[Collected data]

%%

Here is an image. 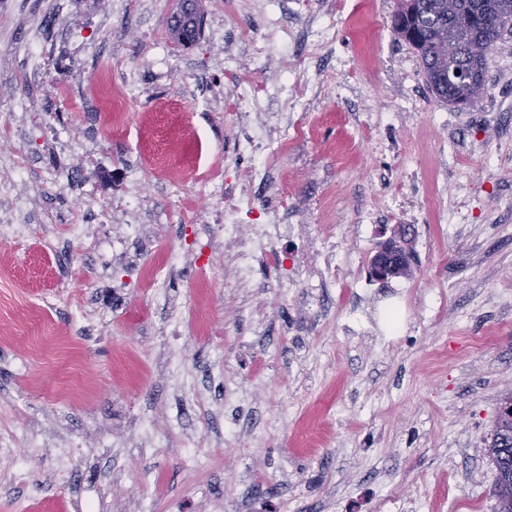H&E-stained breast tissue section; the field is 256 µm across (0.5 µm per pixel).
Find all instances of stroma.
<instances>
[{
    "instance_id": "35a3bbf8",
    "label": "stroma",
    "mask_w": 512,
    "mask_h": 512,
    "mask_svg": "<svg viewBox=\"0 0 512 512\" xmlns=\"http://www.w3.org/2000/svg\"><path fill=\"white\" fill-rule=\"evenodd\" d=\"M371 2L366 61L346 16ZM178 0H0V154L27 160L24 241L0 236V512H376L375 495L433 496V512L481 497L493 507L487 454L512 390V31L487 55L479 106L432 95L420 60L391 25L396 0H200L196 42L168 20ZM336 28L333 53L312 32ZM250 30L263 44L238 43ZM232 47L256 85L305 90L306 134L269 156L273 183L243 223L287 189L293 219L334 229L371 258L383 226L359 213L396 195L414 204L409 276L342 286L280 287L288 268L259 257L243 288H205L198 261L232 268L230 244L175 213L202 175L236 180L255 161L244 126L225 119ZM43 50L31 74L32 48ZM133 73L129 129L90 111L89 83ZM68 126V146L52 138ZM147 170L131 212L123 165ZM78 168L65 190L47 169ZM94 195L109 221L74 240ZM144 233L110 250L123 224ZM171 303L143 283L162 249ZM107 321H100V313ZM488 342L473 346L469 337ZM41 441L27 446L28 437Z\"/></svg>"
}]
</instances>
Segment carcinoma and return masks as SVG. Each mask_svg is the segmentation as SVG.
<instances>
[{
    "label": "carcinoma",
    "instance_id": "obj_1",
    "mask_svg": "<svg viewBox=\"0 0 512 512\" xmlns=\"http://www.w3.org/2000/svg\"><path fill=\"white\" fill-rule=\"evenodd\" d=\"M178 15L181 28H171L176 39L186 30L199 33L197 0H181ZM392 25L396 36L418 54L430 91L468 110L484 96L487 82V57L471 47L489 49L512 28V0H398ZM458 68L468 72V82L445 77ZM488 454L496 470L493 495H512V413L497 417Z\"/></svg>",
    "mask_w": 512,
    "mask_h": 512
}]
</instances>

%%

• [Work to do]
Restate word for word the lines from the one holding "Segment carcinoma and" to the end of the listing, both ends included, and nothing more.

• [Correct response]
Segment carcinoma and return masks as SVG. Each mask_svg is the segmentation as SVG.
<instances>
[{
    "label": "carcinoma",
    "instance_id": "obj_1",
    "mask_svg": "<svg viewBox=\"0 0 512 512\" xmlns=\"http://www.w3.org/2000/svg\"><path fill=\"white\" fill-rule=\"evenodd\" d=\"M178 15L181 28H171L176 39L186 30L199 33L197 0H181ZM392 25L396 36L418 54L430 91L468 110L484 96L487 82V57L471 47L489 49L512 28V0H398ZM458 68L468 72V82L445 77ZM488 454L496 470L493 495H512V413L497 417Z\"/></svg>",
    "mask_w": 512,
    "mask_h": 512
}]
</instances>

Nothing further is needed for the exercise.